Records from a data source:

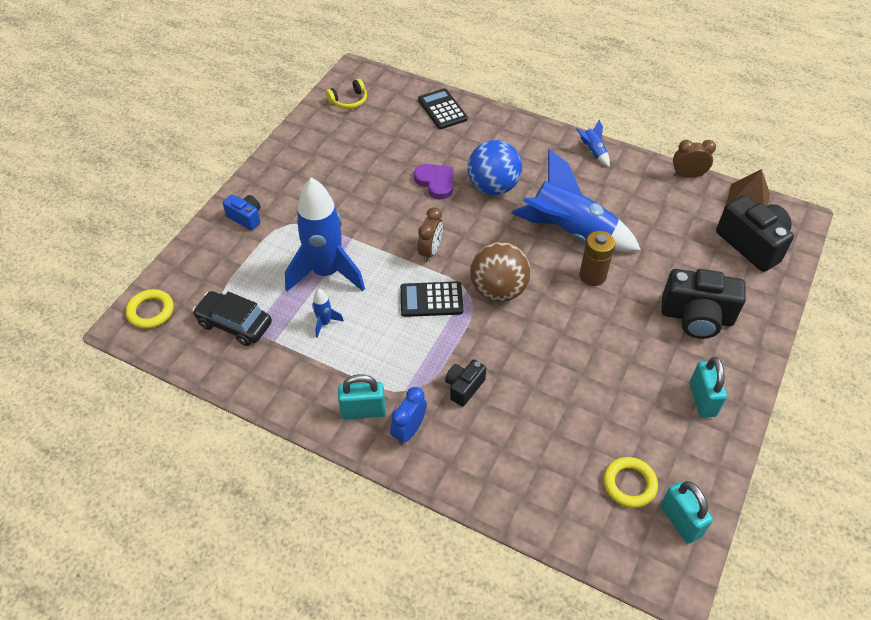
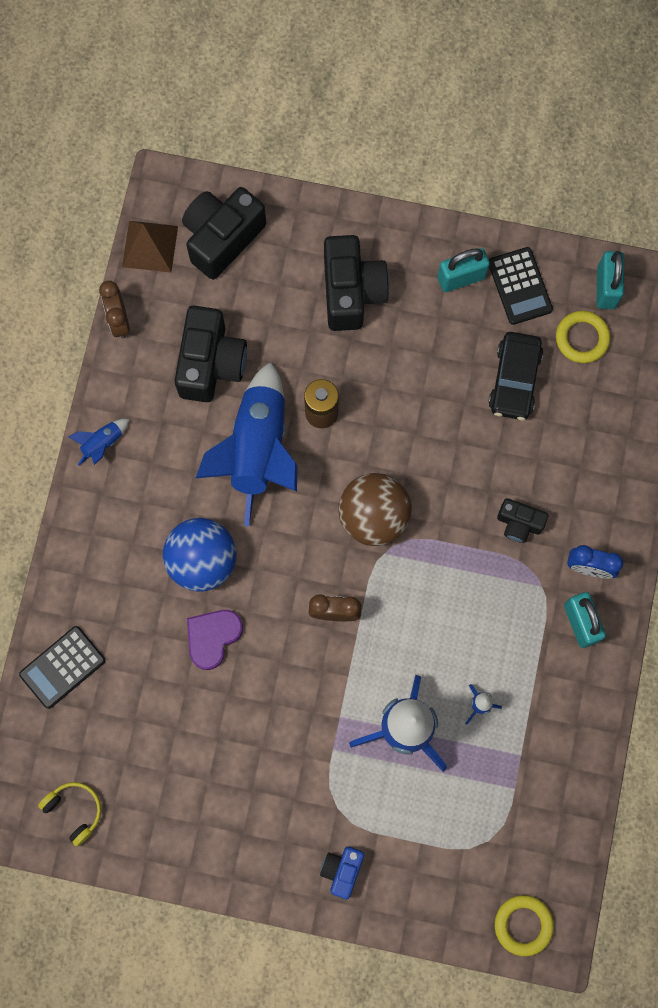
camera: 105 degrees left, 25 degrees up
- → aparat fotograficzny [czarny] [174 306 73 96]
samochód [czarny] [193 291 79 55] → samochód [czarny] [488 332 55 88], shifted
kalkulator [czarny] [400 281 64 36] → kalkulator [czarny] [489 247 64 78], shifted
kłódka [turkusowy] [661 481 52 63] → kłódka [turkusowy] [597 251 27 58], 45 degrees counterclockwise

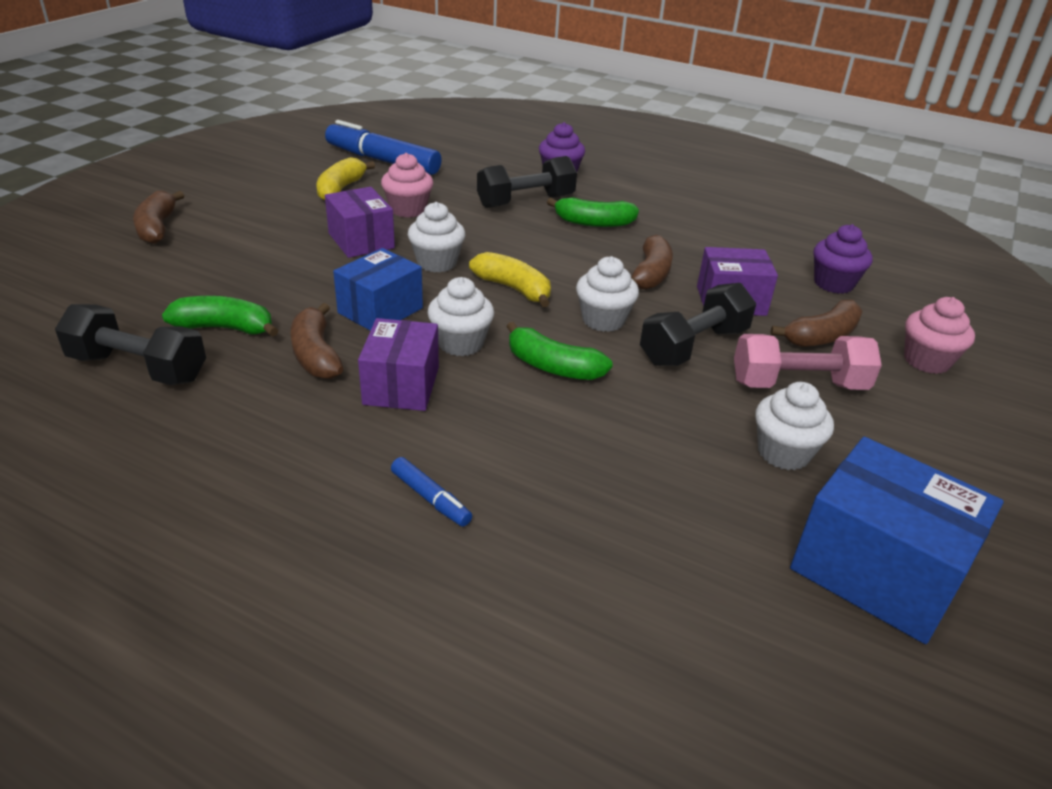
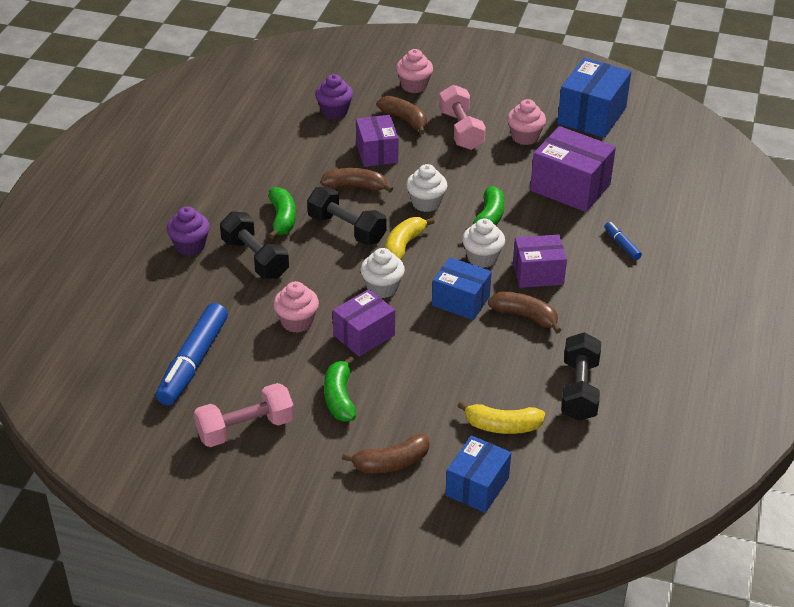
camera: 100 degrees left, 5 degrees up
- → hantel [różowy] [194 383 100 64]
- → pudełko [niebieski] [445 435 66 78]
- → pudełko [fioletowy] [530 126 86 86]
banan [zielony] [162 296 117 41] → banan [zielony] [324 356 32 66], shifted
banan [żółty] [316 157 59 43] → banan [żółty] [458 401 87 33], shifted
hantel [czarny] [640 283 116 83] → hantel [czarny] [307 187 79 58], shifted
muffinka [biały] [755 382 79 88] → muffinka [różowy] [507 99 39 46]
banan [brązowy] [291 303 52 76] → banan [brązowy] [488 292 73 41], 120 degrees counterclockwise
flamaster [niebieski] [391 457 81 70] → flamaster [niebieski] [604 222 38 38], 60 degrees counterclockwise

The problem –
A word-for-word copy of the records above is needed, pictures excluded.

Task solution –
camera: 105 degrees left, 25 degrees up
- → aparat fotograficzny [czarny] [174 306 73 96]
samochód [czarny] [193 291 79 55] → samochód [czarny] [488 332 55 88], shifted
kalkulator [czarny] [400 281 64 36] → kalkulator [czarny] [489 247 64 78], shifted
kłódka [turkusowy] [661 481 52 63] → kłódka [turkusowy] [597 251 27 58], 45 degrees counterclockwise

camera: 100 degrees left, 5 degrees up
- → hantel [różowy] [194 383 100 64]
- → pudełko [niebieski] [445 435 66 78]
- → pudełko [fioletowy] [530 126 86 86]
banan [zielony] [162 296 117 41] → banan [zielony] [324 356 32 66], shifted
banan [żółty] [316 157 59 43] → banan [żółty] [458 401 87 33], shifted
hantel [czarny] [640 283 116 83] → hantel [czarny] [307 187 79 58], shifted
muffinka [biały] [755 382 79 88] → muffinka [różowy] [507 99 39 46]
banan [brązowy] [291 303 52 76] → banan [brązowy] [488 292 73 41], 120 degrees counterclockwise
flamaster [niebieski] [391 457 81 70] → flamaster [niebieski] [604 222 38 38], 60 degrees counterclockwise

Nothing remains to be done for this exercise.